Exercise goal: Write everything from the start of the listing down to the line containing "You are a photographer" as a JSON list of strings, one string per line, with blank lines omitted.

Exercise data:
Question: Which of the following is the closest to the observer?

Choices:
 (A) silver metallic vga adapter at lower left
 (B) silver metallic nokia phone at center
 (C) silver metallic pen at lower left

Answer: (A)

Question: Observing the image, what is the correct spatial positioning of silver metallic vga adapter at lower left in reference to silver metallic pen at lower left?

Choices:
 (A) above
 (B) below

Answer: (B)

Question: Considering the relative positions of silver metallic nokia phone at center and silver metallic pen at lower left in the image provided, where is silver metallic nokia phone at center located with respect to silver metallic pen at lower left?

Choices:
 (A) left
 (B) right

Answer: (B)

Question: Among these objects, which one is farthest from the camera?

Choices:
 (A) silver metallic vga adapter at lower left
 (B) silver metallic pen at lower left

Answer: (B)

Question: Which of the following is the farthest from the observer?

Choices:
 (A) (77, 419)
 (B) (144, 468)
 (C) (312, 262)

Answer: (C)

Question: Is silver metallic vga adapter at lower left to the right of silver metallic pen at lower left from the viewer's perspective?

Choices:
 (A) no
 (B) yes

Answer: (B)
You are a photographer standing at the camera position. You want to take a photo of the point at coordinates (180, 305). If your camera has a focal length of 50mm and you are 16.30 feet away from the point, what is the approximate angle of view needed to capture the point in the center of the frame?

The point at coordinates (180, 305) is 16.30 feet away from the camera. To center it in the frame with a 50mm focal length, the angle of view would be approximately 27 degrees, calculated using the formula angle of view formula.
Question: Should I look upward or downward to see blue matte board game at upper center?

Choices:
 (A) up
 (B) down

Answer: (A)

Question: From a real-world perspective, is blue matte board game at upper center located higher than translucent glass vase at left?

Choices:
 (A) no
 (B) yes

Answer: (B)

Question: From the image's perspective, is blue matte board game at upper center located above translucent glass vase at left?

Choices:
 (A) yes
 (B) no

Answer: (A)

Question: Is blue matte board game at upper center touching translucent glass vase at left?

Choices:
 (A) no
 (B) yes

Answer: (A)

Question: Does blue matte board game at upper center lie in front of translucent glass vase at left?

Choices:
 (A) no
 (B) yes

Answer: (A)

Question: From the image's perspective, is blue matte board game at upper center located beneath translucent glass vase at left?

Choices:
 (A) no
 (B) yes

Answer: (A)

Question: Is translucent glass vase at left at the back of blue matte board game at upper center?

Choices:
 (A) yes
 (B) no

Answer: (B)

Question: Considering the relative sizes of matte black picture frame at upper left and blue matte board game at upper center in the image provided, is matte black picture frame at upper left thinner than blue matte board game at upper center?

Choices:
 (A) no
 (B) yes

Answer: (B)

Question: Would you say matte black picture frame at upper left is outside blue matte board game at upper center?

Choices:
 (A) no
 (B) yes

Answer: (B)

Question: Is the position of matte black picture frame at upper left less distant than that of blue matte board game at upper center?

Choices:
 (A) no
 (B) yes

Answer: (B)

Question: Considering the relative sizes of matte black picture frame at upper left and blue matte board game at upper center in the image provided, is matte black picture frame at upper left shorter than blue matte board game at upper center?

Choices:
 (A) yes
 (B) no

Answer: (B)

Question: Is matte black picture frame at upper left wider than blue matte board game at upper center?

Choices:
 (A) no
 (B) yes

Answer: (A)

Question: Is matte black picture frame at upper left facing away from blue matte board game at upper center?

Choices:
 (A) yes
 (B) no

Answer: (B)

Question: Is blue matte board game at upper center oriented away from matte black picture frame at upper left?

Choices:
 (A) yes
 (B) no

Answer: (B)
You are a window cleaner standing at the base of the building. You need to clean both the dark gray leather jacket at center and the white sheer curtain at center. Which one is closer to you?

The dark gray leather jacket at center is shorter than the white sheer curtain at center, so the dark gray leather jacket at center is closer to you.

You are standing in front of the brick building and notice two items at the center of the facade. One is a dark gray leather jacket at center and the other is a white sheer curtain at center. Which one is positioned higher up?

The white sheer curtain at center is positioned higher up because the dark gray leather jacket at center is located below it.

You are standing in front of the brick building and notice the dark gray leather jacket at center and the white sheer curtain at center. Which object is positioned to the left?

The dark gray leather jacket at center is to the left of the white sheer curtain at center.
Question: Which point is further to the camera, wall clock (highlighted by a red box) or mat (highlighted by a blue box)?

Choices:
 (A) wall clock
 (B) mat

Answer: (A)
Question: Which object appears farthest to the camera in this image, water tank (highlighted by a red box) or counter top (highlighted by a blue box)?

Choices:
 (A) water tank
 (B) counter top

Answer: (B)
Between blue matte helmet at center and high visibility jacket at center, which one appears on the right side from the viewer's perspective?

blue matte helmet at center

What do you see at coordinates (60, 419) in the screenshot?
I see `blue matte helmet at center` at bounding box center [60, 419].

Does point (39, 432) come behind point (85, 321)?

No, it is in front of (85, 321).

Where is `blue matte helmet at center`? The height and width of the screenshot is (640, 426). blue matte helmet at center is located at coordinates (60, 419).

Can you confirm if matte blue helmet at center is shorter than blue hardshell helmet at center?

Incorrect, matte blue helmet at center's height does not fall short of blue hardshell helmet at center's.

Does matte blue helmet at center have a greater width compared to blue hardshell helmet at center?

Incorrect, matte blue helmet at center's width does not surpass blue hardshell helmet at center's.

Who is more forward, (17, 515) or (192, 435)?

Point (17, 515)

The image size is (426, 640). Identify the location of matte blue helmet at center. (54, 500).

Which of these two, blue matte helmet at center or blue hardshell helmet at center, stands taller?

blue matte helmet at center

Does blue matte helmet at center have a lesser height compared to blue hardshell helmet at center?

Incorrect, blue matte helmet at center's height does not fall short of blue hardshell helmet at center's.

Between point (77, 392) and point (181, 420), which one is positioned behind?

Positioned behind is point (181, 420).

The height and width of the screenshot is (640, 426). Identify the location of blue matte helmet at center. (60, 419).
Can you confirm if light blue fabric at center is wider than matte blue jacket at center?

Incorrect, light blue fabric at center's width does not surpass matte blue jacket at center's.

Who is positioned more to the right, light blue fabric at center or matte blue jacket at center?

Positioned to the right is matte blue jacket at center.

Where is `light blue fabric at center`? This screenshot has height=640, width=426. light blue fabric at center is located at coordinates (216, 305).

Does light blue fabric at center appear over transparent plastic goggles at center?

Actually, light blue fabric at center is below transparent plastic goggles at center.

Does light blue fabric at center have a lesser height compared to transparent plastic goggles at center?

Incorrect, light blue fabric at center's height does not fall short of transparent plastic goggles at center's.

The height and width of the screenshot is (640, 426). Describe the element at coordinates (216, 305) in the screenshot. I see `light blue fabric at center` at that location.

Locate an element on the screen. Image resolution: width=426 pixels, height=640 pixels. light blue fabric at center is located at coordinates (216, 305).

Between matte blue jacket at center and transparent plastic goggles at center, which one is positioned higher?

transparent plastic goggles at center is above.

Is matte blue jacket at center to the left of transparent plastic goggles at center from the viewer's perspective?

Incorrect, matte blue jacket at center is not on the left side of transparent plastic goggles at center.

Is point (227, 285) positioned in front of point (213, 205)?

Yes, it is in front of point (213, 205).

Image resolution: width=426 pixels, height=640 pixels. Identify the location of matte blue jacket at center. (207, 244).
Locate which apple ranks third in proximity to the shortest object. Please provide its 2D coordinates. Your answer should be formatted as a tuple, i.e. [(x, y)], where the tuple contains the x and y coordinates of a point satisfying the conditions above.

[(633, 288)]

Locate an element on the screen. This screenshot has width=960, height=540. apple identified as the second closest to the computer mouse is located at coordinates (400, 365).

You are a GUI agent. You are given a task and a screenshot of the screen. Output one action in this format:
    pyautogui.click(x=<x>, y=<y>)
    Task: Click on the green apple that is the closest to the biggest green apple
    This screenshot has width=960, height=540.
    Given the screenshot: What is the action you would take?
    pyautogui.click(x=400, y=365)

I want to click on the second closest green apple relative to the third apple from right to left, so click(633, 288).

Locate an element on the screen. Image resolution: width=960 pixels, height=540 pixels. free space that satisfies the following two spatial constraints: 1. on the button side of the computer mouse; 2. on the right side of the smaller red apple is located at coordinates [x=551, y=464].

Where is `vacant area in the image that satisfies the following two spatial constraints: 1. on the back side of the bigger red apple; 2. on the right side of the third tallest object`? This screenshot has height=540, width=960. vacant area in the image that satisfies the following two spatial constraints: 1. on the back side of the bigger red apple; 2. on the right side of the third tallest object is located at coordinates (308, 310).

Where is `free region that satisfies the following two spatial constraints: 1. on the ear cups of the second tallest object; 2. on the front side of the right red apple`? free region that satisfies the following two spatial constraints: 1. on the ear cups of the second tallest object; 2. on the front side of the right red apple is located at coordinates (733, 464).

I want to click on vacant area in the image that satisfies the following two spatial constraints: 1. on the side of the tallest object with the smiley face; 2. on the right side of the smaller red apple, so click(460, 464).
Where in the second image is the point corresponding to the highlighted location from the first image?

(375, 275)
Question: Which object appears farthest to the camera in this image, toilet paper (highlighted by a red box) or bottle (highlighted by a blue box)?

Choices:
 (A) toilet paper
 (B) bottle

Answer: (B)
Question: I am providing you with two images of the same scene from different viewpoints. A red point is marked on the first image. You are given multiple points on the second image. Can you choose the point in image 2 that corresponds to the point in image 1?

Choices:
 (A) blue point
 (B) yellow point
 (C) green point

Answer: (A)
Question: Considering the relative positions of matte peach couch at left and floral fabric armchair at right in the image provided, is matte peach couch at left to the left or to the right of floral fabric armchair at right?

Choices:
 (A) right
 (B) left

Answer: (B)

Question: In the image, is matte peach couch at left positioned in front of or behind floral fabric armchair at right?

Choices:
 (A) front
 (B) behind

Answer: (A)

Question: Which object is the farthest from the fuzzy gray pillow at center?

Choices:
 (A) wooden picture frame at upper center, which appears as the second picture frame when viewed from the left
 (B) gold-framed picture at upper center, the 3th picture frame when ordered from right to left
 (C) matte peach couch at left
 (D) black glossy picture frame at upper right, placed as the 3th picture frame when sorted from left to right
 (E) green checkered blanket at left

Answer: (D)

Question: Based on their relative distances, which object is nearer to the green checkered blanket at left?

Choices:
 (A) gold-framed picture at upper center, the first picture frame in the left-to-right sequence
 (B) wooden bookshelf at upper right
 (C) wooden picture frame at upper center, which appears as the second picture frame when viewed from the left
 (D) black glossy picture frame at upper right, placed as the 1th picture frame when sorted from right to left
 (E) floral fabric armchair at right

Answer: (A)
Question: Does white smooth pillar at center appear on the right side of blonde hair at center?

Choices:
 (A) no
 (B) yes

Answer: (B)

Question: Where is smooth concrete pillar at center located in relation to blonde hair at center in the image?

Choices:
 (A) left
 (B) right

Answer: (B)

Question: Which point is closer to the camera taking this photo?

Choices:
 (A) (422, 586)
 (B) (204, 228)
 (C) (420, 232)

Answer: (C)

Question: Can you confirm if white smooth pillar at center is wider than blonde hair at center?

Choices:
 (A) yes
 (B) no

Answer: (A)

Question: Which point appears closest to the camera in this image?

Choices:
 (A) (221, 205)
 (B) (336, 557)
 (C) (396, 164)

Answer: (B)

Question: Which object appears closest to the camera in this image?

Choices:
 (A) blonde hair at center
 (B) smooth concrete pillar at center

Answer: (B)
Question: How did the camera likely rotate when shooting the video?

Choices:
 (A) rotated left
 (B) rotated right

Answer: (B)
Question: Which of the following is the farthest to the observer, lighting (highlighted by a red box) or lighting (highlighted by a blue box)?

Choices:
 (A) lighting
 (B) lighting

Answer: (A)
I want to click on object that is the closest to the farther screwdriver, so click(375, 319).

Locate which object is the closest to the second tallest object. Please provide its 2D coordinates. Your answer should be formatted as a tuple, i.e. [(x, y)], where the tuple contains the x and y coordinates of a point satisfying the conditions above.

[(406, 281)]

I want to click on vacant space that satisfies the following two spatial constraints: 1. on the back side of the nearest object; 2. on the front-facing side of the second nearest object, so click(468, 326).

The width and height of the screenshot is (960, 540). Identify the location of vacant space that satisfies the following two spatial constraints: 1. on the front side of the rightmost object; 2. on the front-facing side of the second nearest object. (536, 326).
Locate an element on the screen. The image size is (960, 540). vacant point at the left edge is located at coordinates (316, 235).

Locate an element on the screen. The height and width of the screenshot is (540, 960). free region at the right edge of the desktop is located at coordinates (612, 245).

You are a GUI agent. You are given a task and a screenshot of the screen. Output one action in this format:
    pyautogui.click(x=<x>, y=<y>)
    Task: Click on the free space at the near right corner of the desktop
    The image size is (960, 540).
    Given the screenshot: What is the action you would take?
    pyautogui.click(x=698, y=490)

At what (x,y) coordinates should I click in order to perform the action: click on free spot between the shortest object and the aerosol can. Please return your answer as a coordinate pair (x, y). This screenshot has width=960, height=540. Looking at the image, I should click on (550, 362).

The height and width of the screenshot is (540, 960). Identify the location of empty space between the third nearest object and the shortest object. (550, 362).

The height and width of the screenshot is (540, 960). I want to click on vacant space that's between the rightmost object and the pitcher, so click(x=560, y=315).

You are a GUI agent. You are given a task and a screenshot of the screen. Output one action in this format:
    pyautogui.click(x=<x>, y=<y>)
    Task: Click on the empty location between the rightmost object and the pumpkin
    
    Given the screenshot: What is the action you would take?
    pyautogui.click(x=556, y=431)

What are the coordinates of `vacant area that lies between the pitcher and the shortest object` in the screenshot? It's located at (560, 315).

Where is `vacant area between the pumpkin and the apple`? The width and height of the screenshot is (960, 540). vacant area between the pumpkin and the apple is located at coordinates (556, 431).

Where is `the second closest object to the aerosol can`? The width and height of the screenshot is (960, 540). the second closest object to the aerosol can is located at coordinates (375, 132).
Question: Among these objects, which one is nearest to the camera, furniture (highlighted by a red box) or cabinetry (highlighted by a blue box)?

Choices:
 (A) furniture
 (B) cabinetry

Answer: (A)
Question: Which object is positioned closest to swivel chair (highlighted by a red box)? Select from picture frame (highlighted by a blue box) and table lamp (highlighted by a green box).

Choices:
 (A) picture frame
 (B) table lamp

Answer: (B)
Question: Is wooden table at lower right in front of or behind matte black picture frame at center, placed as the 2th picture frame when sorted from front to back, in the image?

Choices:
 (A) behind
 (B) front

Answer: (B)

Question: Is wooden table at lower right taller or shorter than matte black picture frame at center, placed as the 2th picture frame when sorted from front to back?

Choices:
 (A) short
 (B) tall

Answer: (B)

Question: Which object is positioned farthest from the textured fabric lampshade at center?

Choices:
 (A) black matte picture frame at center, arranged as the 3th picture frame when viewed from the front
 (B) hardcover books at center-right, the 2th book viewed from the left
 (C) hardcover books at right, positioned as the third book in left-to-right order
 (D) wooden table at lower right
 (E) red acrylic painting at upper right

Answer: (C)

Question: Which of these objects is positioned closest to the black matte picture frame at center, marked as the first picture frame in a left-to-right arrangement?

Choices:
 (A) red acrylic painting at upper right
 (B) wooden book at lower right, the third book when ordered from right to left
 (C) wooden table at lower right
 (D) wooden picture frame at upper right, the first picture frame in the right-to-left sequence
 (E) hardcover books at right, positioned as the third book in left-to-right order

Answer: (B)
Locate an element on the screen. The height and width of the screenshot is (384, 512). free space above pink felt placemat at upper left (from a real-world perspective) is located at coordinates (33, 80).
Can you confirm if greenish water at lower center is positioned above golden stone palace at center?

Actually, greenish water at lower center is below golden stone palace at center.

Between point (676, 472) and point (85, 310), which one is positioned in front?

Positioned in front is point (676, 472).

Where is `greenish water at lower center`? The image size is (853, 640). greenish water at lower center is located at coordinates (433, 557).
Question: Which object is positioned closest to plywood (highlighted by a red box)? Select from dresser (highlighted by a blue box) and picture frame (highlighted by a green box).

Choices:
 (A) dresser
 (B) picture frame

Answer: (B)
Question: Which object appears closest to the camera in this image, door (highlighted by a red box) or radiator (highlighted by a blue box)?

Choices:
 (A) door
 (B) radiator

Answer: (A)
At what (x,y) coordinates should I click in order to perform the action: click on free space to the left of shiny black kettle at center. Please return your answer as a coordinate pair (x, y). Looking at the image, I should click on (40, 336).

Complete output:
[
  "Question: Which of the following is the closest to the observer?",
  "Choices:",
  " (A) silver metallic vga adapter at lower left",
  " (B) silver metallic nokia phone at center",
  " (C) silver metallic pen at lower left",
  "Answer: (A)",
  "Question: Observing the image, what is the correct spatial positioning of silver metallic vga adapter at lower left in reference to silver metallic pen at lower left?",
  "Choices:",
  " (A) above",
  " (B) below",
  "Answer: (B)",
  "Question: Considering the relative positions of silver metallic nokia phone at center and silver metallic pen at lower left in the image provided, where is silver metallic nokia phone at center located with respect to silver metallic pen at lower left?",
  "Choices:",
  " (A) left",
  " (B) right",
  "Answer: (B)",
  "Question: Among these objects, which one is farthest from the camera?",
  "Choices:",
  " (A) silver metallic vga adapter at lower left",
  " (B) silver metallic pen at lower left",
  "Answer: (B)",
  "Question: Which of the following is the farthest from the observer?",
  "Choices:",
  " (A) (77, 419)",
  " (B) (144, 468)",
  " (C) (312, 262)",
  "Answer: (C)",
  "Question: Is silver metallic vga adapter at lower left to the right of silver metallic pen at lower left from the viewer's perspective?",
  "Choices:",
  " (A) no",
  " (B) yes",
  "Answer: (B)",
  "You are a photographer standing at the camera position. You want to take a photo of the point at coordinates (180, 305). If your camera has a focal length of 50mm and you are 16.30 feet away from the point, what is the approximate angle of view needed to capture the point in the center of the frame?"
]